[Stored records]
◆ ◆ ◆

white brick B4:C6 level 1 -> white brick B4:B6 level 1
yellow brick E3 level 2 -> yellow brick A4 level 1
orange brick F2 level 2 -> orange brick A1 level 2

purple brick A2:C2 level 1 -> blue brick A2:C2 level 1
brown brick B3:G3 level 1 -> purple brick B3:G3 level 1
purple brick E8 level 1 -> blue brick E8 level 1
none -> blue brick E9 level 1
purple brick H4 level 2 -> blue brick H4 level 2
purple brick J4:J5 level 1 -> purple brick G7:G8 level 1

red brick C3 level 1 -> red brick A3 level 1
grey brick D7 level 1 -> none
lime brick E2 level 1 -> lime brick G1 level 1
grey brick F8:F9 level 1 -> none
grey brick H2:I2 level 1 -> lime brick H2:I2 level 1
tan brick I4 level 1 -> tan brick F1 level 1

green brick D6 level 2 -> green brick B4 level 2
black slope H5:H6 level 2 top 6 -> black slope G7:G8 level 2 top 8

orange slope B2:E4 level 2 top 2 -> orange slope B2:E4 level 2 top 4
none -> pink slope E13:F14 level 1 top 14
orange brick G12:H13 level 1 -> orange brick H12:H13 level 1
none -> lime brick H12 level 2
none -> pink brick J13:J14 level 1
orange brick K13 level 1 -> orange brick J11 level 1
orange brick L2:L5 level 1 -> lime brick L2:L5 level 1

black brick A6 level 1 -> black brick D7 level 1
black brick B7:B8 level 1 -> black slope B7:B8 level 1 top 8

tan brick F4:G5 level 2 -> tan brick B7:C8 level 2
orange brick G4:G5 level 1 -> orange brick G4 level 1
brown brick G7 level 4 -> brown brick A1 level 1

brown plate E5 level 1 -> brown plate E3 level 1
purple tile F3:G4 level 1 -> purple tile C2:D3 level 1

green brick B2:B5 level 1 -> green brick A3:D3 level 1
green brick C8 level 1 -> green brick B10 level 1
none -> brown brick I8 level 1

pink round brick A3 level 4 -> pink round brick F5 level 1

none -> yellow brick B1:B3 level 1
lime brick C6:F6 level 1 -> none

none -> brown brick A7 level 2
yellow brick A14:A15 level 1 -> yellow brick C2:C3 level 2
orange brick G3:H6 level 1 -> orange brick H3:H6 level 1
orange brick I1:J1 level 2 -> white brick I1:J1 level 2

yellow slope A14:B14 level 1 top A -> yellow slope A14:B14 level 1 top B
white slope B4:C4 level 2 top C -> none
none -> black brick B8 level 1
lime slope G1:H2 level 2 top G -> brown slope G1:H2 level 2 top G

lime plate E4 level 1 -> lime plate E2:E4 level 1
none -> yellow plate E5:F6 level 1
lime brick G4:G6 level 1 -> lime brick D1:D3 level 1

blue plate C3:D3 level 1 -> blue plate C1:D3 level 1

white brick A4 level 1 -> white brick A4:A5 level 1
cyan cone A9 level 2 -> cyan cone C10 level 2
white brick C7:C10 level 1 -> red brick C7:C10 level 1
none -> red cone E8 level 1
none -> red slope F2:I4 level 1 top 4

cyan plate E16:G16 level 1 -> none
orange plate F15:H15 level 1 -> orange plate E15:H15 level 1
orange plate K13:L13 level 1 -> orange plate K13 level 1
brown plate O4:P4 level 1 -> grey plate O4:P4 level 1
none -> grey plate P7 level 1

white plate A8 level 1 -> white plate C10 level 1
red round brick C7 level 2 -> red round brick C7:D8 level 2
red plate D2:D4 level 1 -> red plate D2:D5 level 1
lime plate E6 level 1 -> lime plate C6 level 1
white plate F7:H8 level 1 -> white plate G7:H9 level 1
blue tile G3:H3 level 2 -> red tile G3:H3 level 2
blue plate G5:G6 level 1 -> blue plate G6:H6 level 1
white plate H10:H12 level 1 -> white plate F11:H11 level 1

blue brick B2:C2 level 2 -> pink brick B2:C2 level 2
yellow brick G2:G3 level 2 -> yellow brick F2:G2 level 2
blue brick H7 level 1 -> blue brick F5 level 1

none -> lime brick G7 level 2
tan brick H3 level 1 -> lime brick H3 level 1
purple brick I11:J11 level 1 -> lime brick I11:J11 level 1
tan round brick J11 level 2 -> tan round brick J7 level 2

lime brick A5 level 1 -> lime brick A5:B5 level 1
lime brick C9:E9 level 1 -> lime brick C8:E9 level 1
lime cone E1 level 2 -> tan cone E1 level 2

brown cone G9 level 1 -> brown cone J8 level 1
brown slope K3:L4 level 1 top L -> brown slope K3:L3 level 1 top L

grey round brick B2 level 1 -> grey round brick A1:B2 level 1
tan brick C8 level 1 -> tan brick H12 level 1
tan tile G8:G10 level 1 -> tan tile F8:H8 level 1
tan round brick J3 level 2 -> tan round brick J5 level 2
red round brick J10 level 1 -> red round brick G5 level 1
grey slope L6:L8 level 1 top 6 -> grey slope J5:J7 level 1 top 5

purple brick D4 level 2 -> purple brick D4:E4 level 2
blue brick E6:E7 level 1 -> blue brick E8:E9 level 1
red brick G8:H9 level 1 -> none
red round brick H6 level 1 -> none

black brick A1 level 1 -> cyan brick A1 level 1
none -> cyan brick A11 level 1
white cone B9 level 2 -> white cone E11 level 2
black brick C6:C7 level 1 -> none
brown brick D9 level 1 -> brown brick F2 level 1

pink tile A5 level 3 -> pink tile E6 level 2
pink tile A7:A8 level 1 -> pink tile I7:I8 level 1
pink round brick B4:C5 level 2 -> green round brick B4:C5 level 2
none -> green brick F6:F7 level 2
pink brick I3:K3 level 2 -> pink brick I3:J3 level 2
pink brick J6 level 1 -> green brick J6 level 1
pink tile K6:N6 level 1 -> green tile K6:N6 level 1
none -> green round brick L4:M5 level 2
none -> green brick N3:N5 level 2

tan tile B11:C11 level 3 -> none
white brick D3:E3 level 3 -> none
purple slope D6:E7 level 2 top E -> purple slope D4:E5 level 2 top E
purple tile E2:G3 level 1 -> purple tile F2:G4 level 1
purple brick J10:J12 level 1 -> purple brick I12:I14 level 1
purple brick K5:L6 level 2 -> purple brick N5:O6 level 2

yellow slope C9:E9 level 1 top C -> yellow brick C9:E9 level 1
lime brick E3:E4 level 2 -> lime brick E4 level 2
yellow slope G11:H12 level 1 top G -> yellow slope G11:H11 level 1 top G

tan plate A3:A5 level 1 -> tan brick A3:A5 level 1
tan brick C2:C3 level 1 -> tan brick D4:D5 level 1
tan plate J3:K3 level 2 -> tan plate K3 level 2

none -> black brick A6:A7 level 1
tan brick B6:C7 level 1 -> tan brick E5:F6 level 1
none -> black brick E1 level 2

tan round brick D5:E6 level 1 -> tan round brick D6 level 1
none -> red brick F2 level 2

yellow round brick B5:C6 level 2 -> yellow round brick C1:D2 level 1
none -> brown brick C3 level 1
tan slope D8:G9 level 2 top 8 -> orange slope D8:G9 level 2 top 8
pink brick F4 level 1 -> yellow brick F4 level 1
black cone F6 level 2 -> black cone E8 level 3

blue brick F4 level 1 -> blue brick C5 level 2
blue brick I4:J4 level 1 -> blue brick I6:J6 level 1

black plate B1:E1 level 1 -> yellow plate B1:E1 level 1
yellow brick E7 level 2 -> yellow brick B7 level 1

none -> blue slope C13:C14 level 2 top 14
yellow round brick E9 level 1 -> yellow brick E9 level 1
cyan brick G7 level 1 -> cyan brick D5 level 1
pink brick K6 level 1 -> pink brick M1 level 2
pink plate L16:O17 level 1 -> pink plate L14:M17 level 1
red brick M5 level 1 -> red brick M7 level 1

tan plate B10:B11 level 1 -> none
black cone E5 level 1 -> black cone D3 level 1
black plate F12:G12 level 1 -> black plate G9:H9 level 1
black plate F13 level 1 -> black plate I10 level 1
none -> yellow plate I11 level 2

◆ ◆ ◆

### What is needed
Look back at the entries above. Retype the line with "tan brick C2:C3", the line with "none -> black brick E1 level 2", and all lines in between.

### Response area
tan brick C2:C3 level 1 -> tan brick D4:D5 level 1
tan plate J3:K3 level 2 -> tan plate K3 level 2

none -> black brick A6:A7 level 1
tan brick B6:C7 level 1 -> tan brick E5:F6 level 1
none -> black brick E1 level 2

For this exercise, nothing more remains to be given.